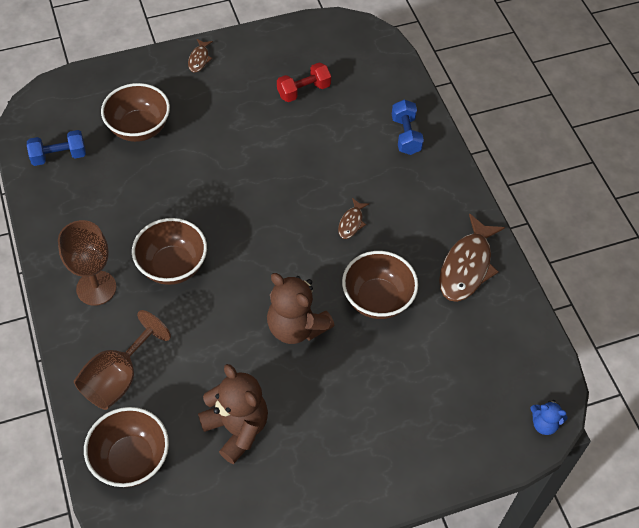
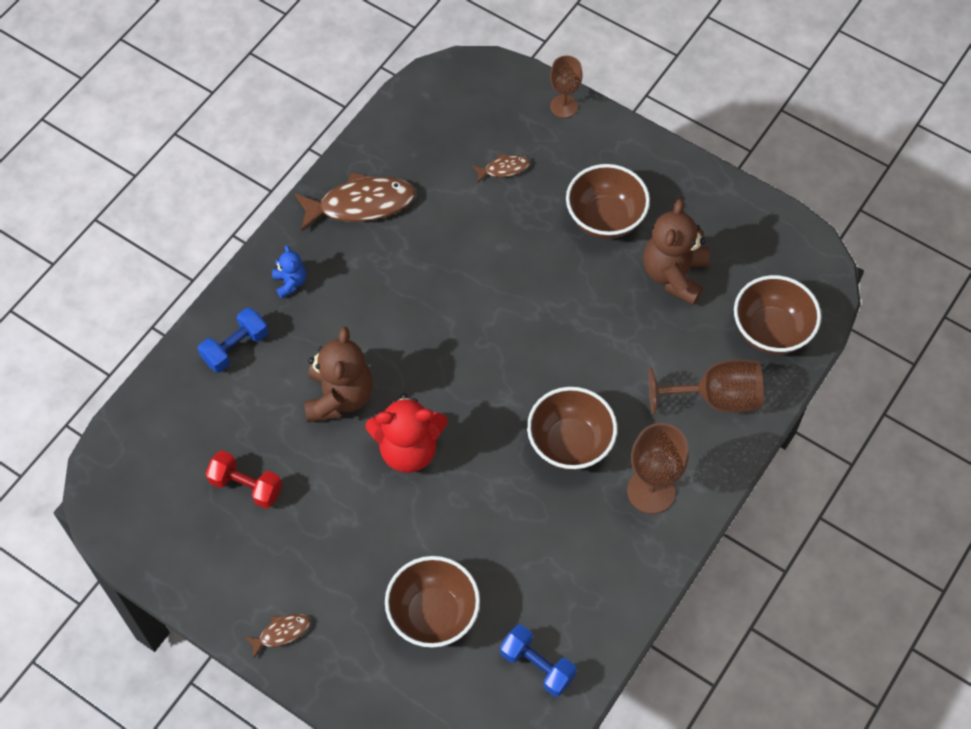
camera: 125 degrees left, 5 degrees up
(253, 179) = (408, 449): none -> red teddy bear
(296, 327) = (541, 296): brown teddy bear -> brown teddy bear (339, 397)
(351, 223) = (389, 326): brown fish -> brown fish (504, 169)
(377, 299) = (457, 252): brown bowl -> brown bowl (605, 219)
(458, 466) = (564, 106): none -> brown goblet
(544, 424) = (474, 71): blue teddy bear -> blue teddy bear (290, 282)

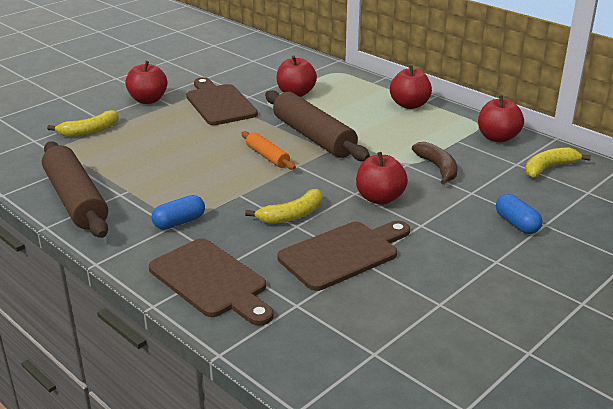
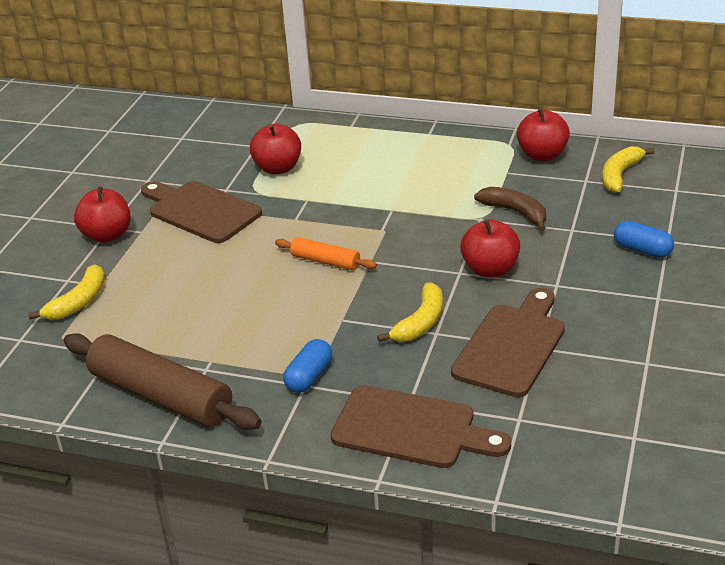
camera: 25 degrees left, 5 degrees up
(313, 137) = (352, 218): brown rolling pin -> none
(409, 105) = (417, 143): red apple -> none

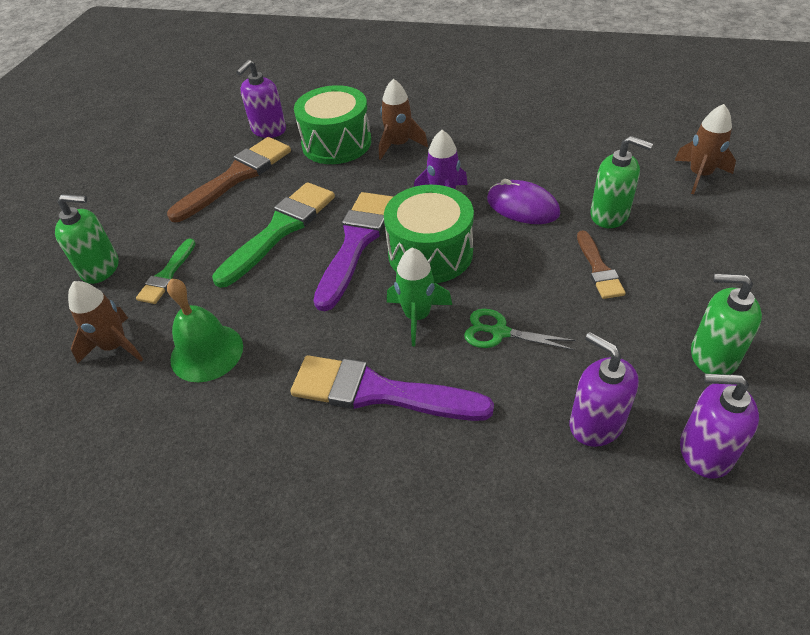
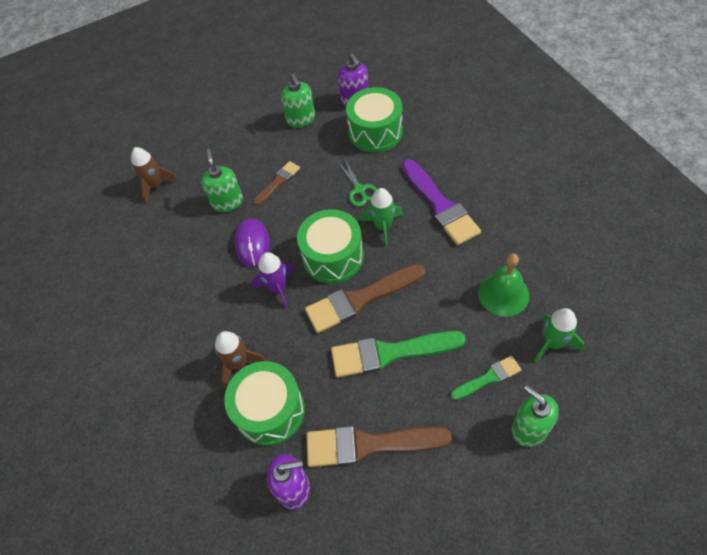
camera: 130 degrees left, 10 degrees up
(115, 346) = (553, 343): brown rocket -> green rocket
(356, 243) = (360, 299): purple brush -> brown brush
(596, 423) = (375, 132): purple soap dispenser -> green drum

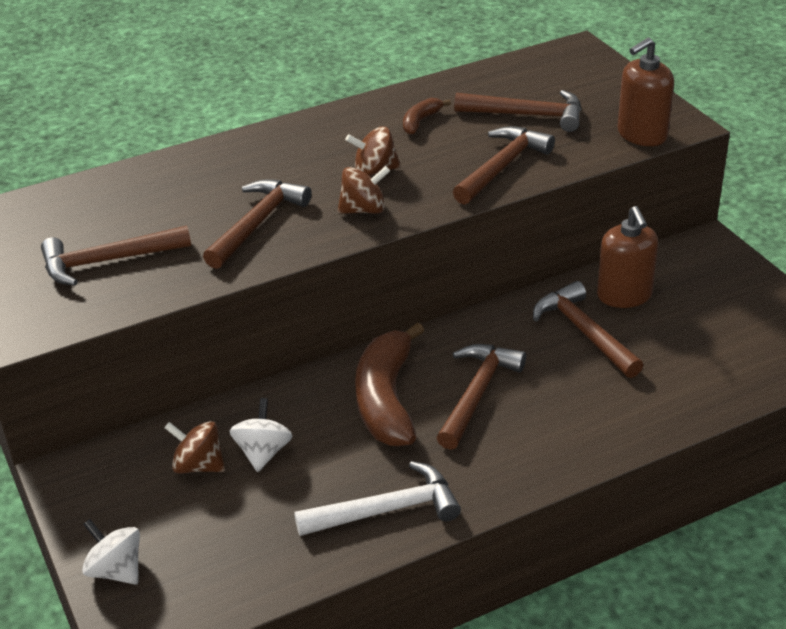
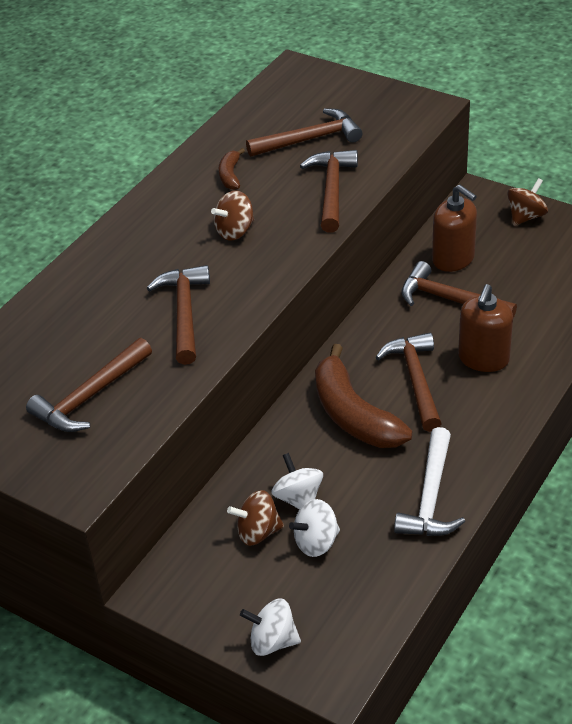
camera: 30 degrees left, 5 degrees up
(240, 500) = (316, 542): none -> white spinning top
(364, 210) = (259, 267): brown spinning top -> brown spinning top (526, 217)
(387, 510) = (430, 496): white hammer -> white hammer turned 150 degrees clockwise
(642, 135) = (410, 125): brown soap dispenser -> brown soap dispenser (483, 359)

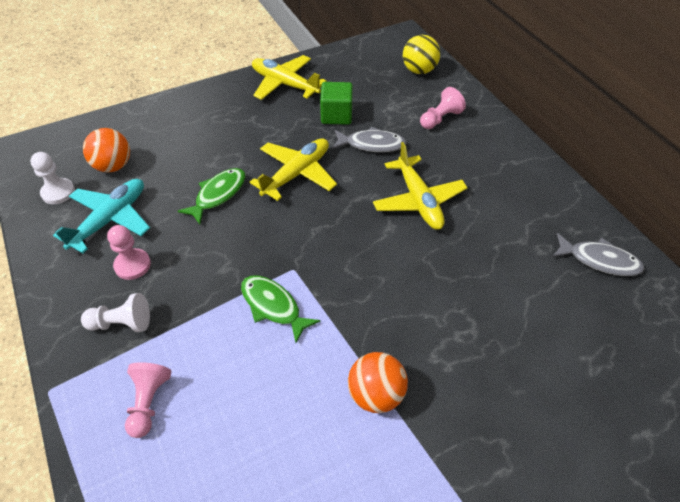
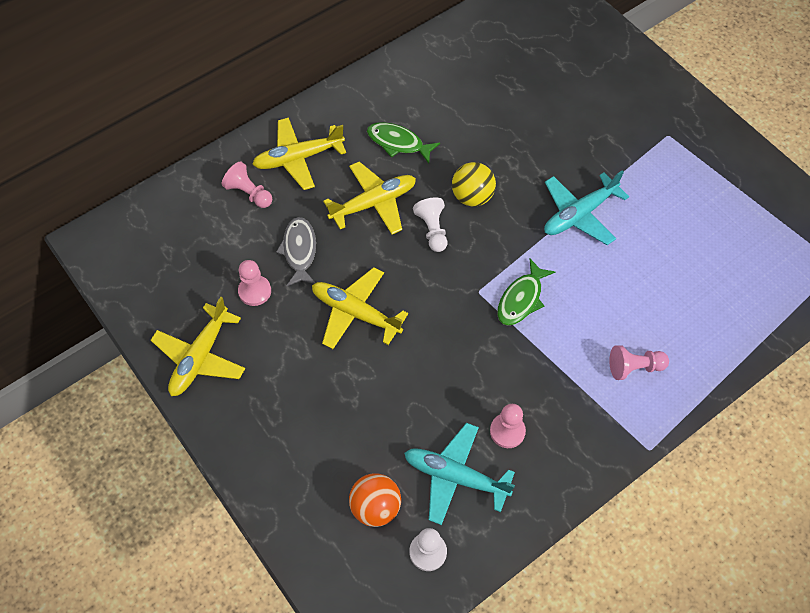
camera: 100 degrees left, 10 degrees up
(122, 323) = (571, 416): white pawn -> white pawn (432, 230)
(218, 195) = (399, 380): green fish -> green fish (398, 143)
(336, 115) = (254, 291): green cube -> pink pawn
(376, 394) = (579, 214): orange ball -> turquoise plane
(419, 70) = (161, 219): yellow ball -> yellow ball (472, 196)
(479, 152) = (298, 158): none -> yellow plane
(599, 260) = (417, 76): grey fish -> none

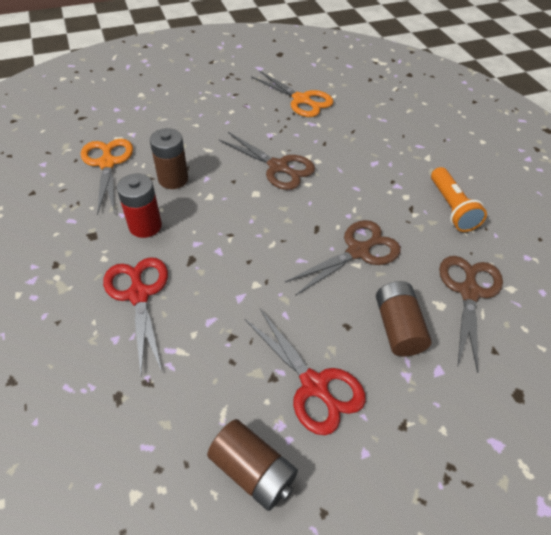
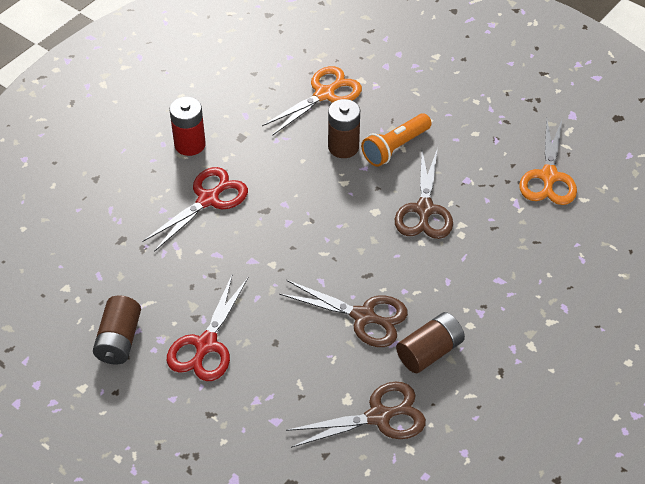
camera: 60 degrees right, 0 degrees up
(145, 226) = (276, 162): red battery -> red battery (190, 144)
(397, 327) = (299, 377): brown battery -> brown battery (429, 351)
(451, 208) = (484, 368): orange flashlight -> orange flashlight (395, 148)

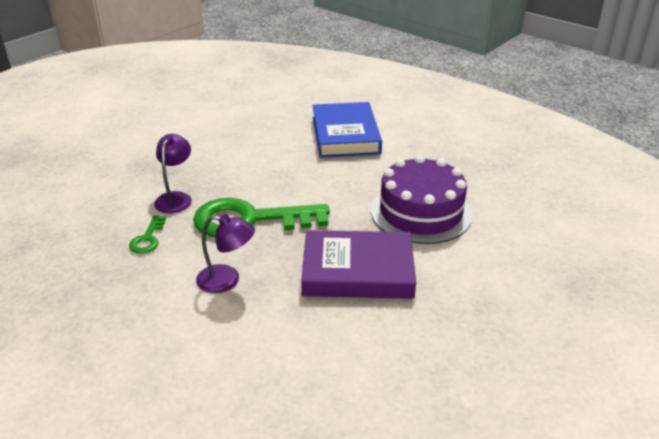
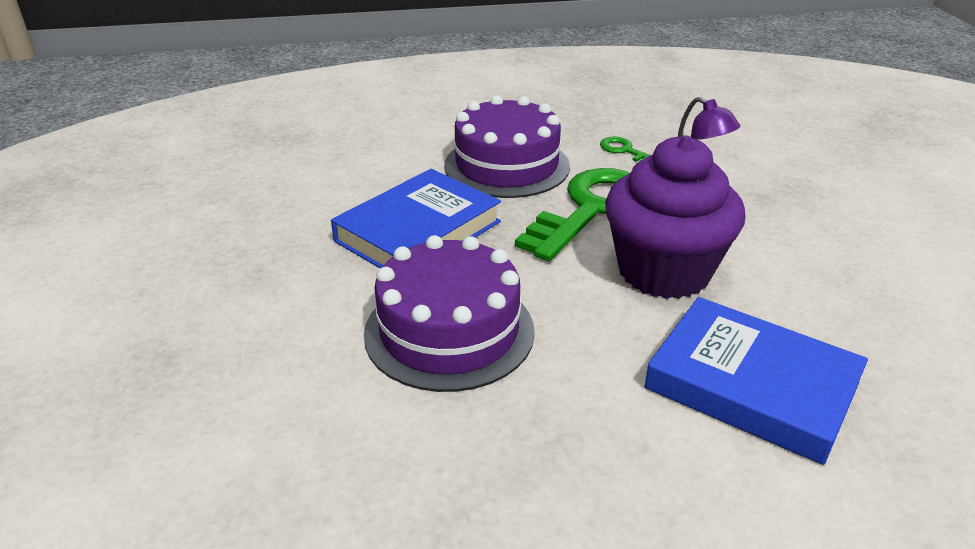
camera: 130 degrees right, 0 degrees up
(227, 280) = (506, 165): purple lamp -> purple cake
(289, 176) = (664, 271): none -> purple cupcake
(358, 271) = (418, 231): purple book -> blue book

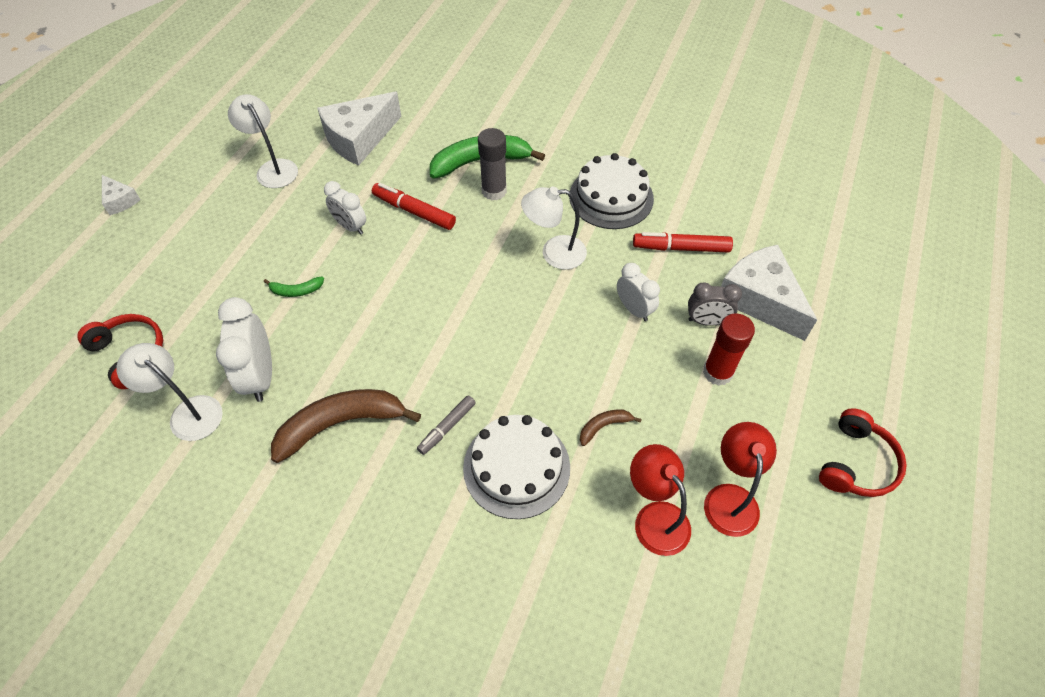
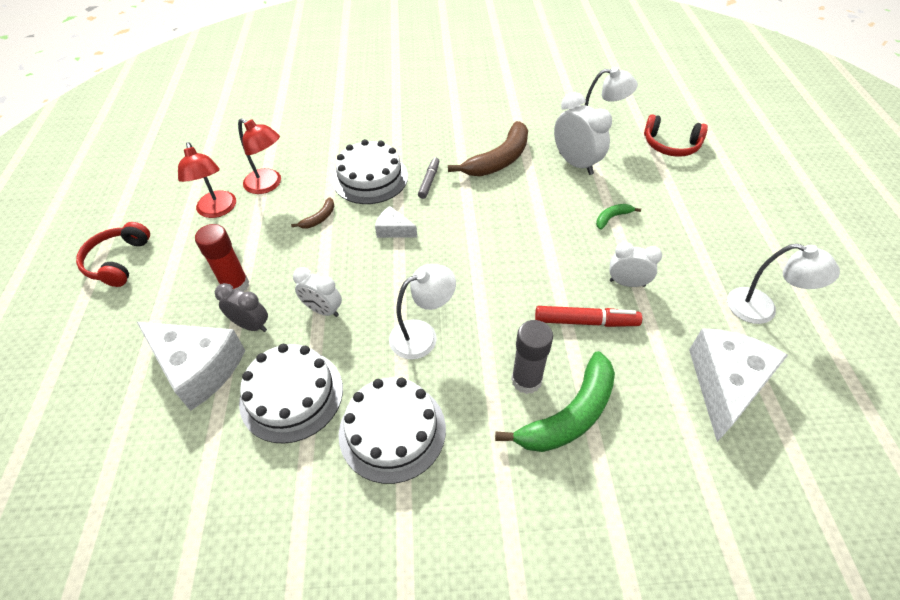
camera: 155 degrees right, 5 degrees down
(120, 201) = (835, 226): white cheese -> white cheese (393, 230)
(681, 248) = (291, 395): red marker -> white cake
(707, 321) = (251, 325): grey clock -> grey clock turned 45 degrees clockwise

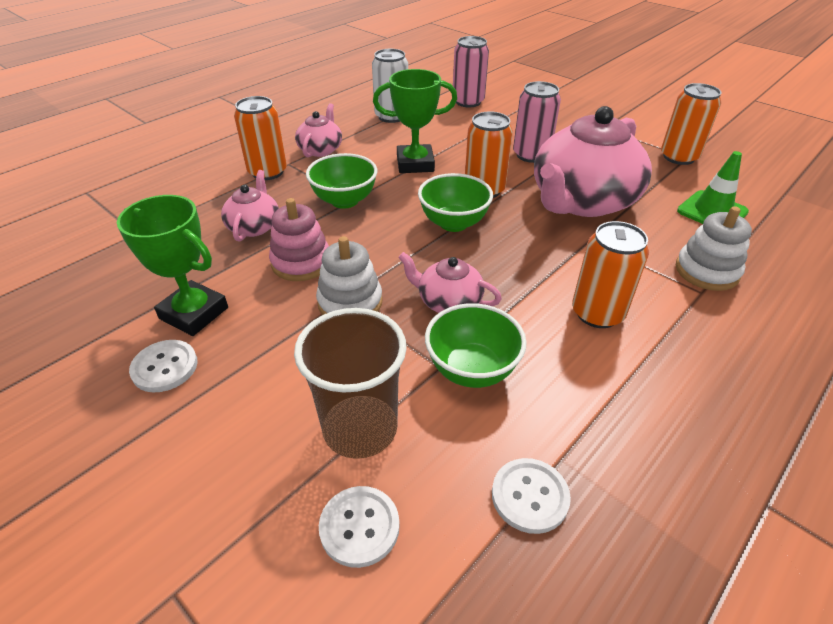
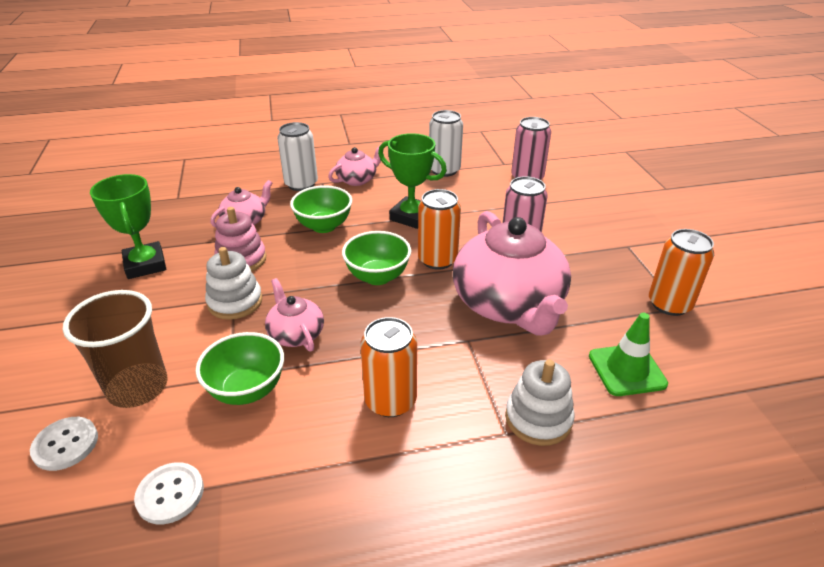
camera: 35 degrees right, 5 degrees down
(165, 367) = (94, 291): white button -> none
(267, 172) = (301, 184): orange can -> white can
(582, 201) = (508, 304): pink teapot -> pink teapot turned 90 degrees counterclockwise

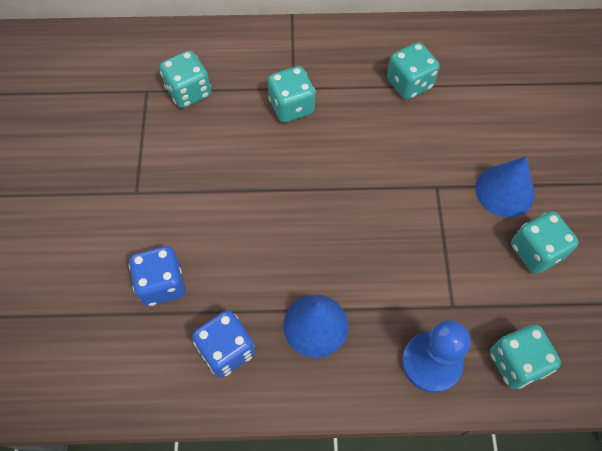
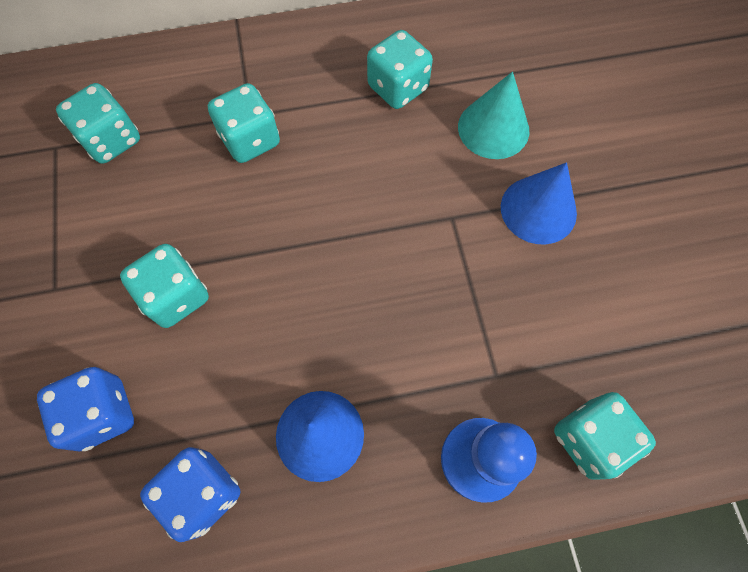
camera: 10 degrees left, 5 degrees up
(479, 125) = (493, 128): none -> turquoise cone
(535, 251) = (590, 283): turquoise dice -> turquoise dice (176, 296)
------
Work order:
Print everything from the line with "(253, 179) = (408, 449): none" down to the line with "(313, 137) = (352, 218): brown" in the entries above, both lines included and nothing more, without the pictures.

Your solution:
(253, 179) = (408, 449): none -> red teddy bear
(296, 327) = (541, 296): brown teddy bear -> brown teddy bear (339, 397)
(351, 223) = (389, 326): brown fish -> brown fish (504, 169)
(377, 299) = (457, 252): brown bowl -> brown bowl (605, 219)
(458, 466) = (564, 106): none -> brown goblet
(544, 424) = (474, 71): blue teddy bear -> blue teddy bear (290, 282)

camera: 25 degrees left, 5 degrees up
(313, 137) = (352, 218): brown rolling pin -> none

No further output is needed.